EXERCISE DATA below:

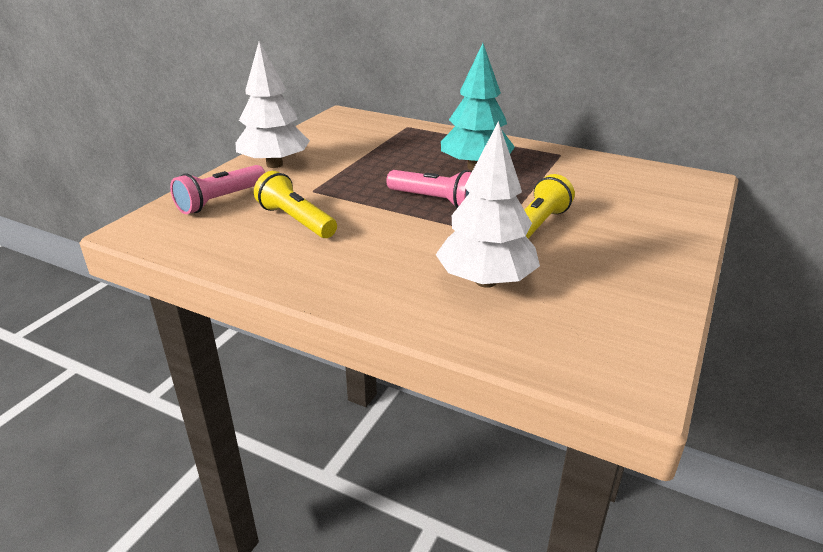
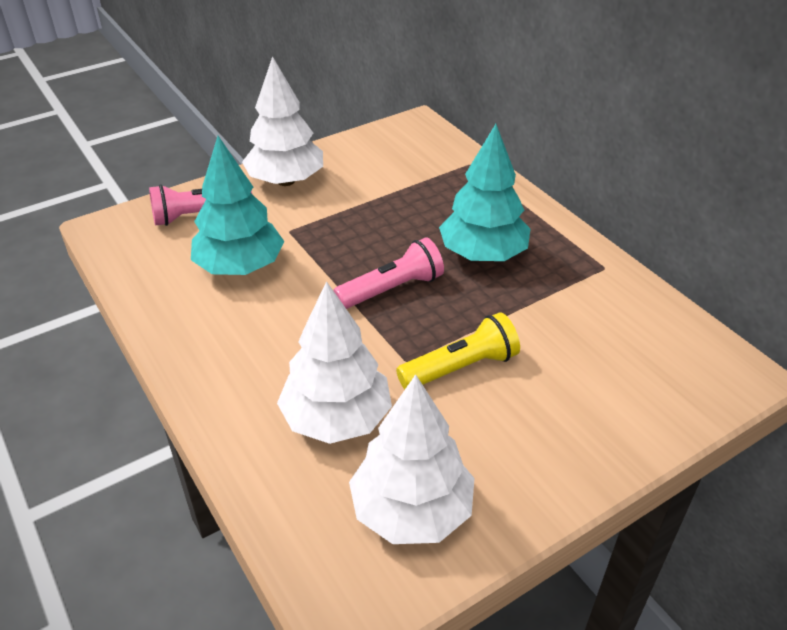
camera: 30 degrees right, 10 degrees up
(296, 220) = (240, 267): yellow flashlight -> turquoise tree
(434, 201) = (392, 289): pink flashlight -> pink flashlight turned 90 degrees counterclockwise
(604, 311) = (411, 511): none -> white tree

End of EXERCISE DATA.

## EXERCISE DETAILS:
What is needed is a word-for-word copy of the data above, free of any images.

## SOLUTION FOR THIS EXERCISE:
camera: 30 degrees right, 10 degrees up
(296, 220) = (240, 267): yellow flashlight -> turquoise tree
(434, 201) = (392, 289): pink flashlight -> pink flashlight turned 90 degrees counterclockwise
(604, 311) = (411, 511): none -> white tree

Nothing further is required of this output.